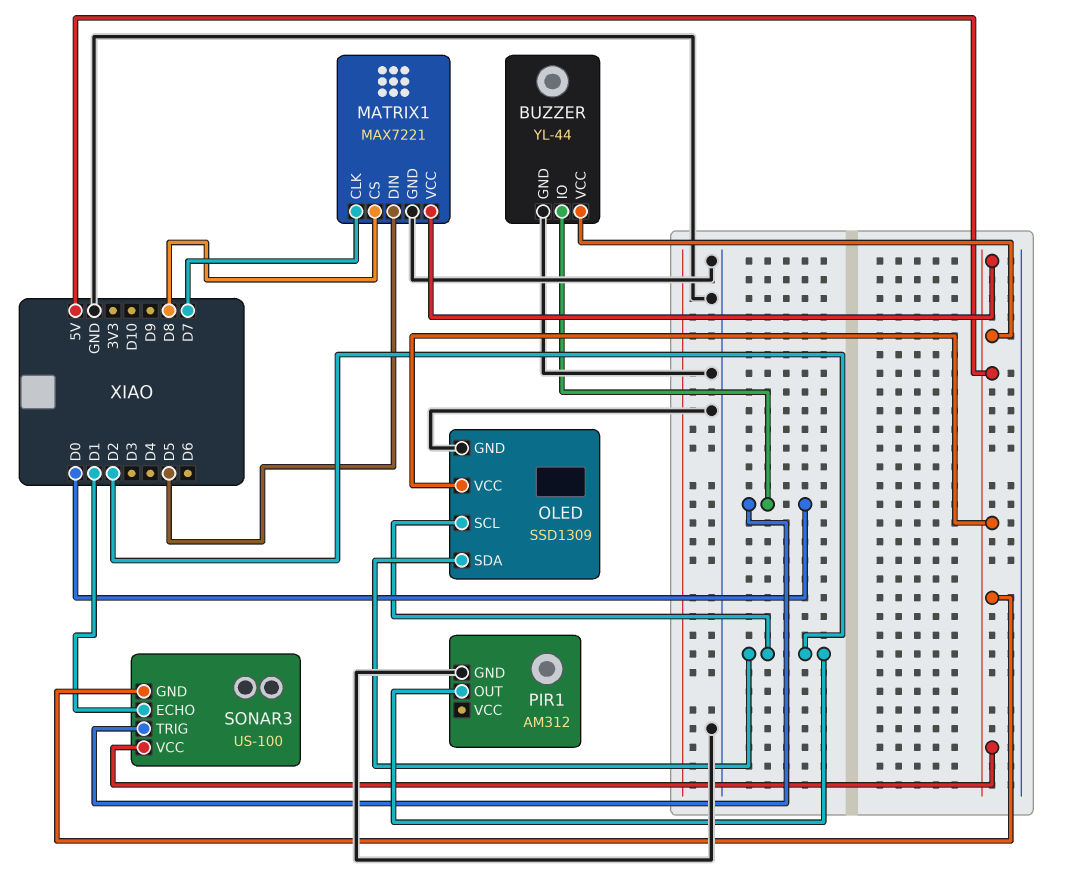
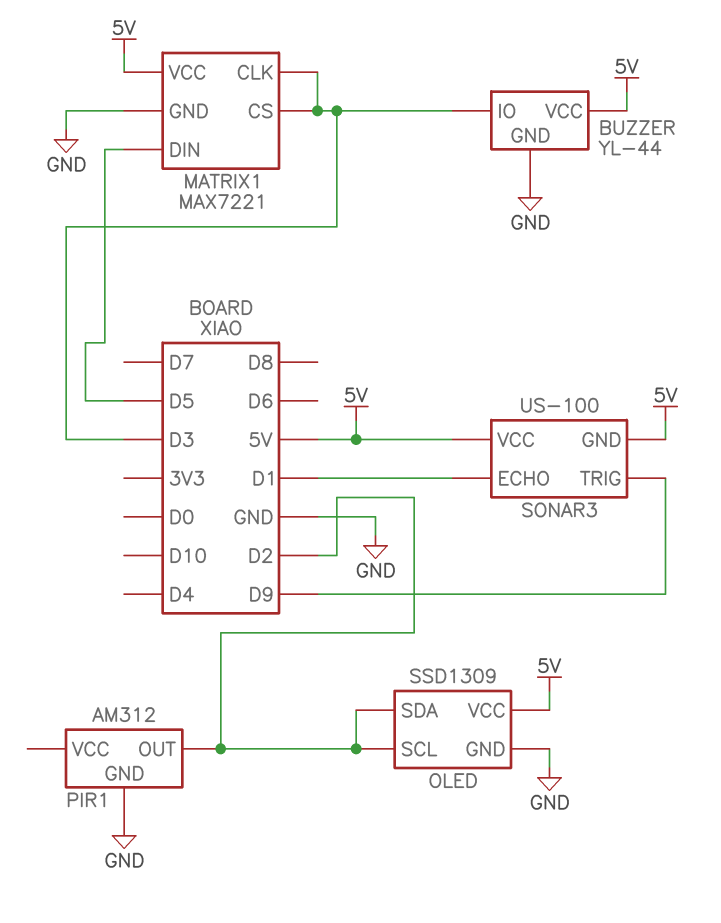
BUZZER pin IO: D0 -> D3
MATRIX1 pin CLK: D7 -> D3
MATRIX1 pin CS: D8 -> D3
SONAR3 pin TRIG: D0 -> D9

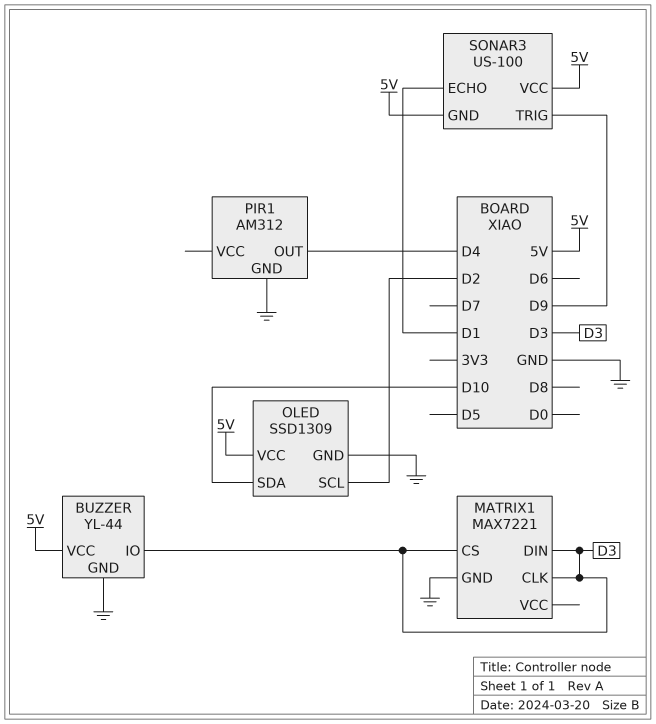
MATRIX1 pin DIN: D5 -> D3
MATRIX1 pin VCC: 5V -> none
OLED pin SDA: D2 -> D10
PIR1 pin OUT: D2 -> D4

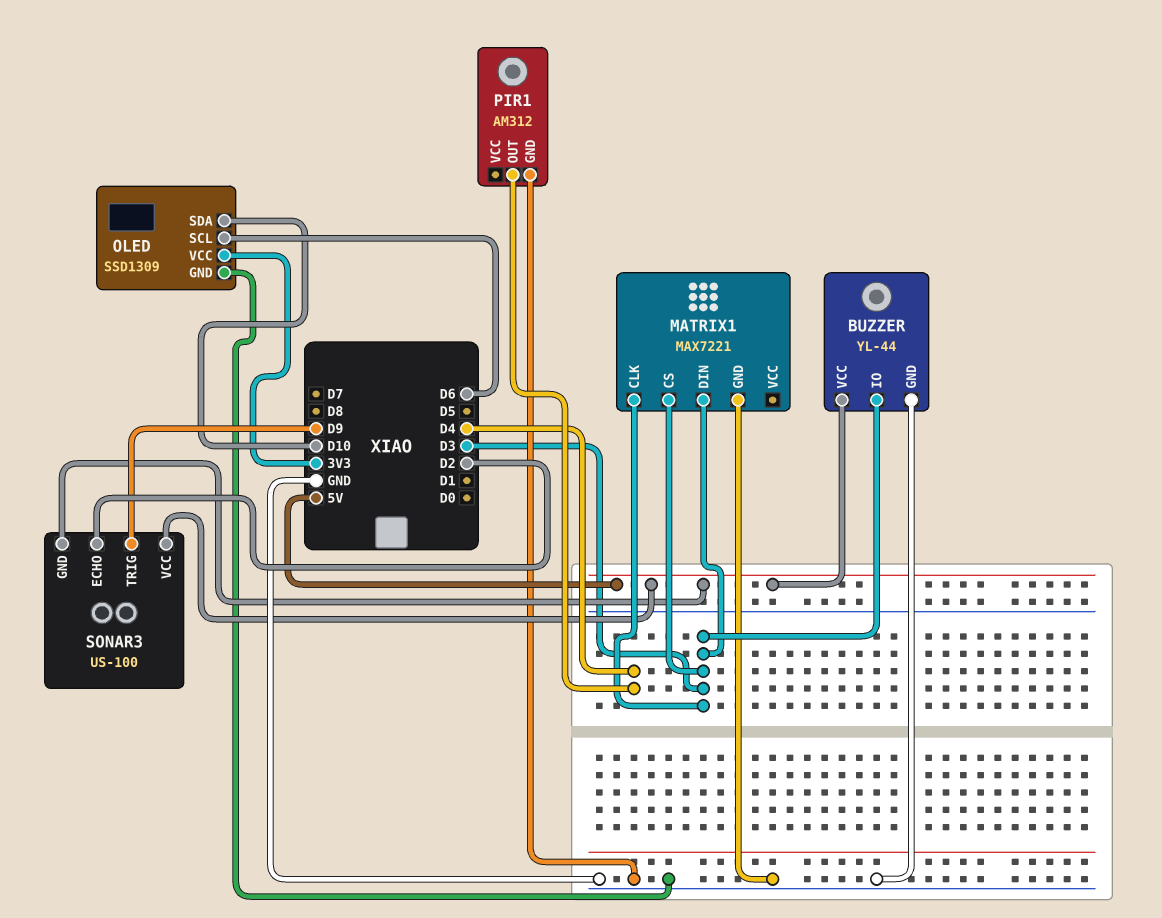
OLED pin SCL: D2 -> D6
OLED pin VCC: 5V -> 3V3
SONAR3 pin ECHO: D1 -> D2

**PROBLEM REQUIREMENTS**
For every line of the material that holds the word "OLED", make a copy.

**SOLUTION BELOW**
OLED pin SDA: D2 -> D10
OLED pin SCL: D2 -> D6
OLED pin VCC: 5V -> 3V3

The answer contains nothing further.